* _THE TASK_
Select each line in the records containing the string "instrumentName" and copy those lines.

* _Stored data entries_
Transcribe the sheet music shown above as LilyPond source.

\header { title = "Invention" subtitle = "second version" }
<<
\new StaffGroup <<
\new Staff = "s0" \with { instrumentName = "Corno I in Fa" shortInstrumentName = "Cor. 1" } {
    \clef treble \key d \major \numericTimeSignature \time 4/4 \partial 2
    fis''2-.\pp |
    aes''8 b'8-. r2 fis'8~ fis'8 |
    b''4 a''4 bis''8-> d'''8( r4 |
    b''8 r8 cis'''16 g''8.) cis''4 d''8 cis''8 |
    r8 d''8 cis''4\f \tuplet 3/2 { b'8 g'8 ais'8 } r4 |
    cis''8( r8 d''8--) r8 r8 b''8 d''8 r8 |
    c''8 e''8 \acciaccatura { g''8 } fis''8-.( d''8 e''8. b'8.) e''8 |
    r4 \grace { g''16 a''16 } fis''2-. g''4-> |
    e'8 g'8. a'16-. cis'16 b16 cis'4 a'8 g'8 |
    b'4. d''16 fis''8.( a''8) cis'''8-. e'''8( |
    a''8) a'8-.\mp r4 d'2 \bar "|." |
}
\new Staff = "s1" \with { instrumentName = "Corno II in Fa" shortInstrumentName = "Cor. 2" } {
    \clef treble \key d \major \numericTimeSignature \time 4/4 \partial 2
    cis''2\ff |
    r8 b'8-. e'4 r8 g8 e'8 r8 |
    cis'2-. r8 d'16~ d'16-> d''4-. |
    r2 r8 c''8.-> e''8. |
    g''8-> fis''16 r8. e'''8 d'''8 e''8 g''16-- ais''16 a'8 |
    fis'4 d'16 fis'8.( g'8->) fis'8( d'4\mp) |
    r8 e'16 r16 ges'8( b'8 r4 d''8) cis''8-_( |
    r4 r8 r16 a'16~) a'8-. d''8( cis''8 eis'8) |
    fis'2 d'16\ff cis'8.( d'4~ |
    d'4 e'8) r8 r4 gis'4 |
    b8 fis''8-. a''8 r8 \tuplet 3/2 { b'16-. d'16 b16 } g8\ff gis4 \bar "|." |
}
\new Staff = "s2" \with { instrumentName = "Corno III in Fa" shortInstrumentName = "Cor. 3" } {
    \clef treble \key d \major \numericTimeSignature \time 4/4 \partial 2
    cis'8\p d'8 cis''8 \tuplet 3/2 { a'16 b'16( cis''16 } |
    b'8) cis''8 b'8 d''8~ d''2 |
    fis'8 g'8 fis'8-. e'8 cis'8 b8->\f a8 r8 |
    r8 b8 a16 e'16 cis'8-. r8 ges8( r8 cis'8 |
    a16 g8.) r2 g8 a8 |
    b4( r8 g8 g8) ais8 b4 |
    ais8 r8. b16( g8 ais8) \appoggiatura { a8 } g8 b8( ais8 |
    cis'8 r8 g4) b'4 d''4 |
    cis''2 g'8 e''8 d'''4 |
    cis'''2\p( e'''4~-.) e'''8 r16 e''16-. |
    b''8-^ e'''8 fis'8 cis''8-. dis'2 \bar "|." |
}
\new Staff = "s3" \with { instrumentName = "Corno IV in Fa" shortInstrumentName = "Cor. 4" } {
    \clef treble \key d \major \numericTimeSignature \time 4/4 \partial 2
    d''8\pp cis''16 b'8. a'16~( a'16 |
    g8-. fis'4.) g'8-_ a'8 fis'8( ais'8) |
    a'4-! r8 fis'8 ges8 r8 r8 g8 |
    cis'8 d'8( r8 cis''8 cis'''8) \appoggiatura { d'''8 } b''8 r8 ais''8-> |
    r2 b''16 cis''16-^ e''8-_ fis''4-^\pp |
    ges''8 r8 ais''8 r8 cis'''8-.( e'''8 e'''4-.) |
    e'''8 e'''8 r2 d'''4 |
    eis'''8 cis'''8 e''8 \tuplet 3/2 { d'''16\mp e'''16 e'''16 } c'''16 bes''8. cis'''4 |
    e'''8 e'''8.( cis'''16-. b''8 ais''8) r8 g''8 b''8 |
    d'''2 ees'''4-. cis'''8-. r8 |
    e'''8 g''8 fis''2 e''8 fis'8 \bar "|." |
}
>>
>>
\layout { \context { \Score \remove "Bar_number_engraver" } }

* _WORKED ANSWER_
\new Staff = "s0" \with { instrumentName = "Corno I in Fa" shortInstrumentName = "Cor. 1" } {
\new Staff = "s1" \with { instrumentName = "Corno II in Fa" shortInstrumentName = "Cor. 2" } {
\new Staff = "s2" \with { instrumentName = "Corno III in Fa" shortInstrumentName = "Cor. 3" } {
\new Staff = "s3" \with { instrumentName = "Corno IV in Fa" shortInstrumentName = "Cor. 4" } {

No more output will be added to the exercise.